▸ DESCRIPTION OF THE TASK: The required output is the lines below from the line containing "- → pink light bulb [650 417 740 507]" to the line containing "brown spoon [380", inclusive, retyped exactly. No other lines belong in it.

▸ Coordinate-based change listings:
★ ★ ★ ★ ★

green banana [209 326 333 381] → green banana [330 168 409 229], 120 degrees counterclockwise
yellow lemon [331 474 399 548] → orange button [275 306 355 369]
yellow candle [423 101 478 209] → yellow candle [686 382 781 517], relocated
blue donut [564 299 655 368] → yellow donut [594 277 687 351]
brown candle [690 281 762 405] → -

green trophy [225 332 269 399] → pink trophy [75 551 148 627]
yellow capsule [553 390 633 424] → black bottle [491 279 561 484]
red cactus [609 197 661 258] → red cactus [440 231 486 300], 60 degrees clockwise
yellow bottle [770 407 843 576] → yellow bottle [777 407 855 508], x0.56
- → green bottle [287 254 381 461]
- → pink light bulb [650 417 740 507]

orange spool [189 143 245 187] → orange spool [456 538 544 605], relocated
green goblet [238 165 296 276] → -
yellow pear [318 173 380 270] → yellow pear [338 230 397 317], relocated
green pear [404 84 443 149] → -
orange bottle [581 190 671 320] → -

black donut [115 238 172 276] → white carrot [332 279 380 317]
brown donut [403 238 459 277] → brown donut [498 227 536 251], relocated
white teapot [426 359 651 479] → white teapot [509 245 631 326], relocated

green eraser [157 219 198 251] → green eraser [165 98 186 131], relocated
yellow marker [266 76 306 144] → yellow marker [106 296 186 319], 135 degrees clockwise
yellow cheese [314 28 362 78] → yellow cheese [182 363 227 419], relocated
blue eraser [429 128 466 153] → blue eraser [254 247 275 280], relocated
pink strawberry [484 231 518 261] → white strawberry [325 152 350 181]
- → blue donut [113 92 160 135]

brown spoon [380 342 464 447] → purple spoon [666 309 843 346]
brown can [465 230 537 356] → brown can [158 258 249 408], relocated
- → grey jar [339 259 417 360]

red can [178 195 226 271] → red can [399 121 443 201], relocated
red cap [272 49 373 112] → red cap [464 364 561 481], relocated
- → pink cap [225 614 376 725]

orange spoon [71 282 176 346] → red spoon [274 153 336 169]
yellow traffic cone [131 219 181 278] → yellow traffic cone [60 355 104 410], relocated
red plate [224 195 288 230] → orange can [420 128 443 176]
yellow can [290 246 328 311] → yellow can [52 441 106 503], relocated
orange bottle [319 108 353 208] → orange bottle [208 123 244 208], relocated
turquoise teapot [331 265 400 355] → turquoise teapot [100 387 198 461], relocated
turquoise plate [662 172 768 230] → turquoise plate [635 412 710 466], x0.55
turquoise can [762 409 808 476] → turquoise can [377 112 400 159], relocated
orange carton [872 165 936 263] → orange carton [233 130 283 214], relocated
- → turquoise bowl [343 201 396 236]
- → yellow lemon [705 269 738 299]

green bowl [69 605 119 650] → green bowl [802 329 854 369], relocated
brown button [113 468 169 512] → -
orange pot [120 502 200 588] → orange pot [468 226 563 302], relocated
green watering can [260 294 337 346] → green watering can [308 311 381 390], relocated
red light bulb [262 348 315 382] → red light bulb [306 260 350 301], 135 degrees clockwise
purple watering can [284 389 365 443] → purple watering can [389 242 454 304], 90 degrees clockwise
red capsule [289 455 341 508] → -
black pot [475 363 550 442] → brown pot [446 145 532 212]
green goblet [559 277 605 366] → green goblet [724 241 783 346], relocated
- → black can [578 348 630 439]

★ ★ ★ ★ ★

▸ EXPECTED ANSWER:
- → pink light bulb [650 417 740 507]

orange spool [189 143 245 187] → orange spool [456 538 544 605], relocated
green goblet [238 165 296 276] → -
yellow pear [318 173 380 270] → yellow pear [338 230 397 317], relocated
green pear [404 84 443 149] → -
orange bottle [581 190 671 320] → -

black donut [115 238 172 276] → white carrot [332 279 380 317]
brown donut [403 238 459 277] → brown donut [498 227 536 251], relocated
white teapot [426 359 651 479] → white teapot [509 245 631 326], relocated

green eraser [157 219 198 251] → green eraser [165 98 186 131], relocated
yellow marker [266 76 306 144] → yellow marker [106 296 186 319], 135 degrees clockwise
yellow cheese [314 28 362 78] → yellow cheese [182 363 227 419], relocated
blue eraser [429 128 466 153] → blue eraser [254 247 275 280], relocated
pink strawberry [484 231 518 261] → white strawberry [325 152 350 181]
- → blue donut [113 92 160 135]

brown spoon [380 342 464 447] → purple spoon [666 309 843 346]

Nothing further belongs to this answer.